Where an entry below contains an image, skip the image and copy the rest exactly.

Spatial reasoning data:
Start of Block

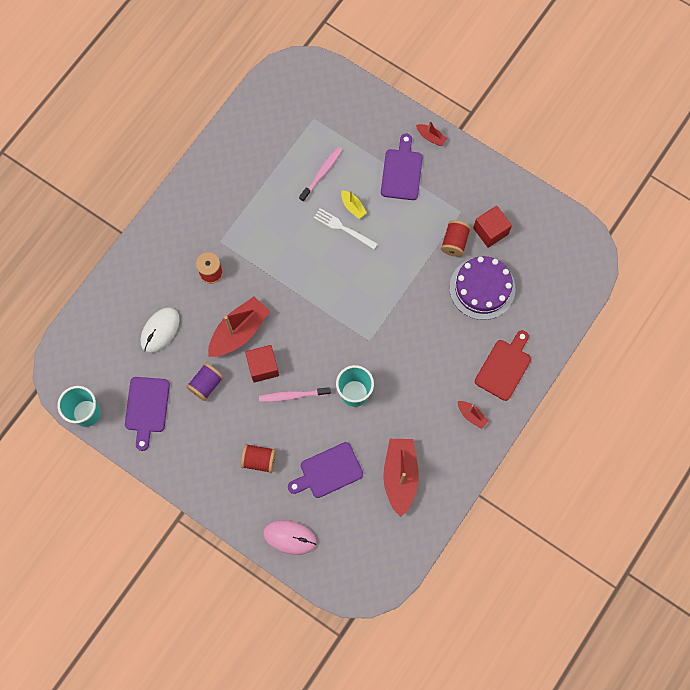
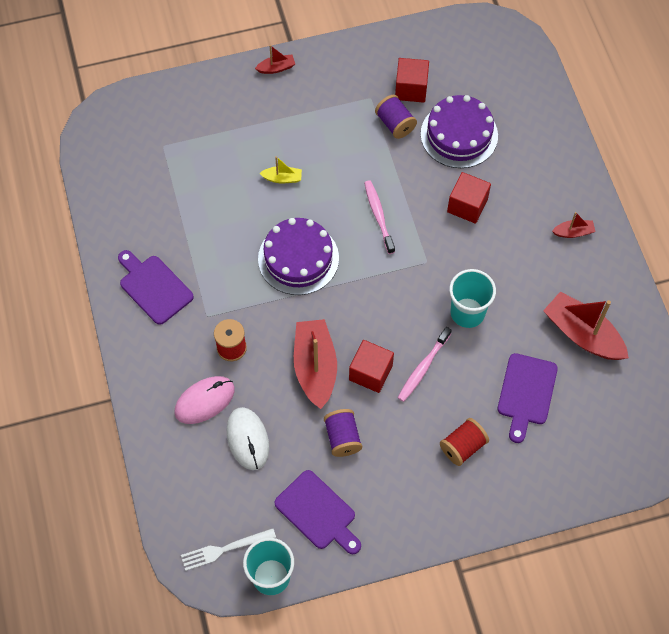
camera: 50 degrees left, 10 degrees down
(290, 537) = (564, 477): pink mouse -> pink mouse (204, 401)
(304, 262) = (298, 258): none -> purple cake
(321, 173) = (224, 179): pink toothbrush -> pink toothbrush (378, 216)
(343, 228) = (295, 202): white fork -> white fork (224, 549)
(402, 171) = (286, 114): purple cutting board -> purple cutting board (154, 287)
(432, 334) = (467, 205): none -> red cube
(454, 242) = (395, 124): red spool -> purple spool
(504, 367) = (549, 172): red cutting board -> none

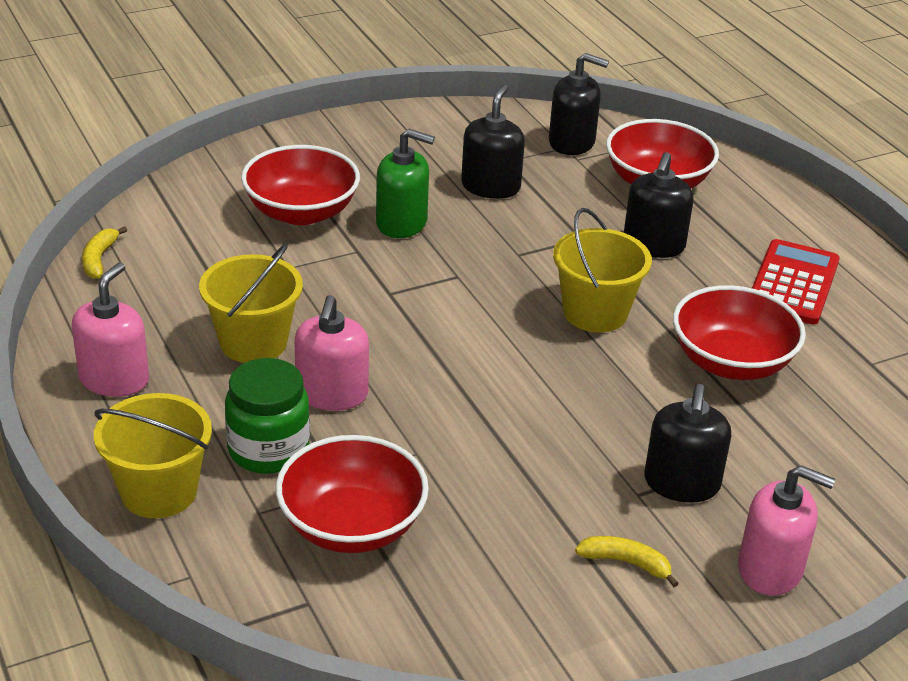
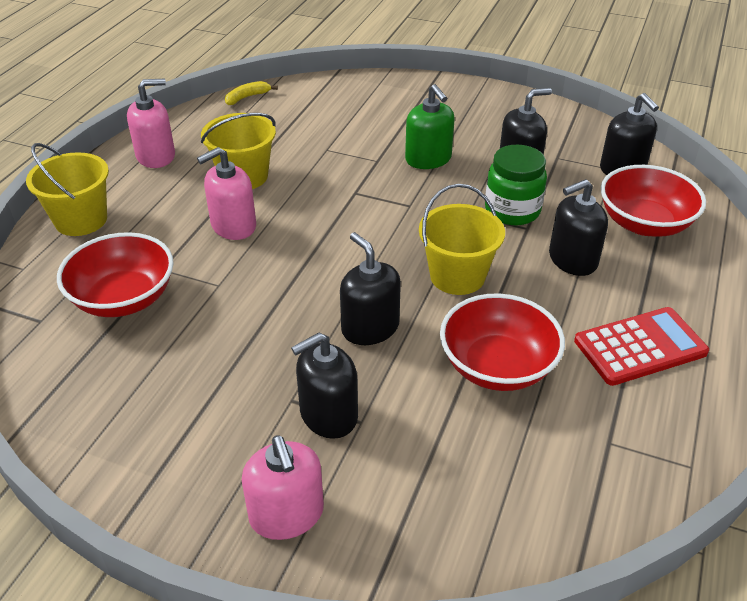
camera: 50 degrees right, 5 degrees up
(268, 450) = (157, 233): green jar -> green jar (512, 210)
(301, 212) = (382, 125): red bowl -> none
(600, 398) = (370, 328): none -> black soap dispenser
(626, 563) = (212, 433): yellow banana -> none

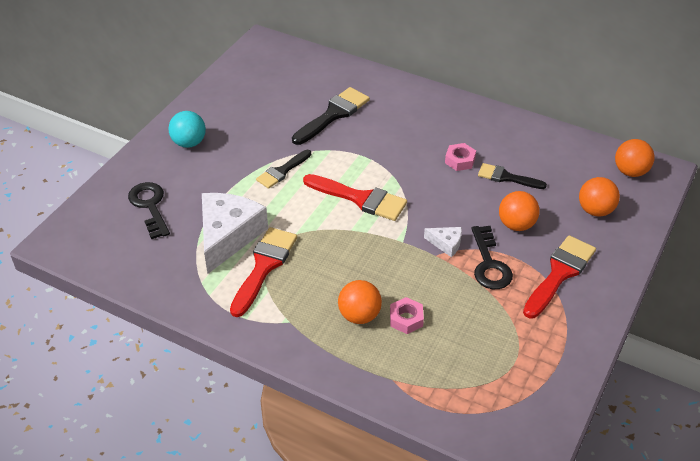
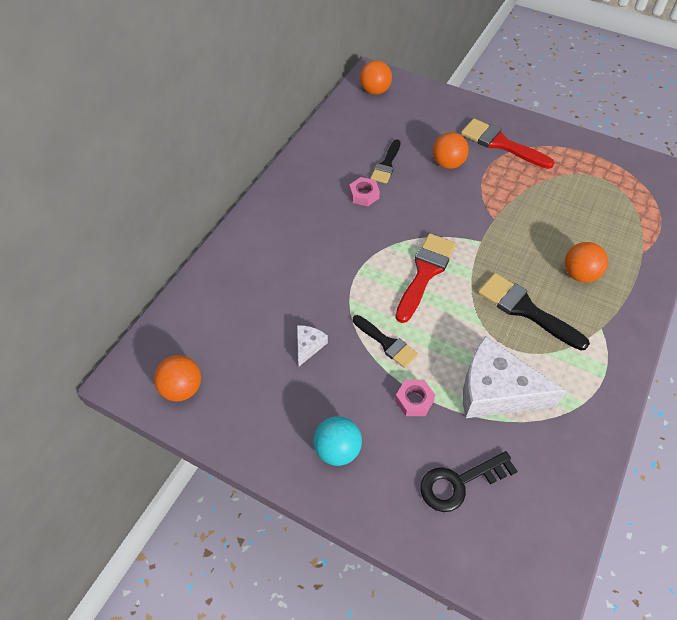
camera: 90 degrees left, 10 degrees up
(264, 266) = (535, 353): red brush -> none
(333, 115) = (287, 296): black brush -> black brush (525, 309)
(406, 319) = (574, 241): pink nut -> pink nut (414, 400)
(446, 244) = (478, 210): white cheese -> white cheese (308, 346)
(489, 264) = (498, 184): black key -> none
(595, 210) = (424, 116): orange ball -> orange ball (182, 388)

End of Block

### ANSWER AREA
camera: 50 degrees left, 10 degrees down
(290, 537) = (564, 477): pink mouse -> pink mouse (204, 401)
(304, 262) = (298, 258): none -> purple cake
(321, 173) = (224, 179): pink toothbrush -> pink toothbrush (378, 216)
(343, 228) = (295, 202): white fork -> white fork (224, 549)
(402, 171) = (286, 114): purple cutting board -> purple cutting board (154, 287)
(432, 334) = (467, 205): none -> red cube
(454, 242) = (395, 124): red spool -> purple spool
(504, 367) = (549, 172): red cutting board -> none

camera: 50 degrees right, 5 degrees up
(268, 450) = (157, 233): green jar -> green jar (512, 210)
(301, 212) = (382, 125): red bowl -> none
(600, 398) = (370, 328): none -> black soap dispenser
(626, 563) = (212, 433): yellow banana -> none

camera: 90 degrees left, 10 degrees up
(264, 266) = (535, 353): red brush -> none
(333, 115) = (287, 296): black brush -> black brush (525, 309)
(406, 319) = (574, 241): pink nut -> pink nut (414, 400)
(446, 244) = (478, 210): white cheese -> white cheese (308, 346)
(489, 264) = (498, 184): black key -> none
(595, 210) = (424, 116): orange ball -> orange ball (182, 388)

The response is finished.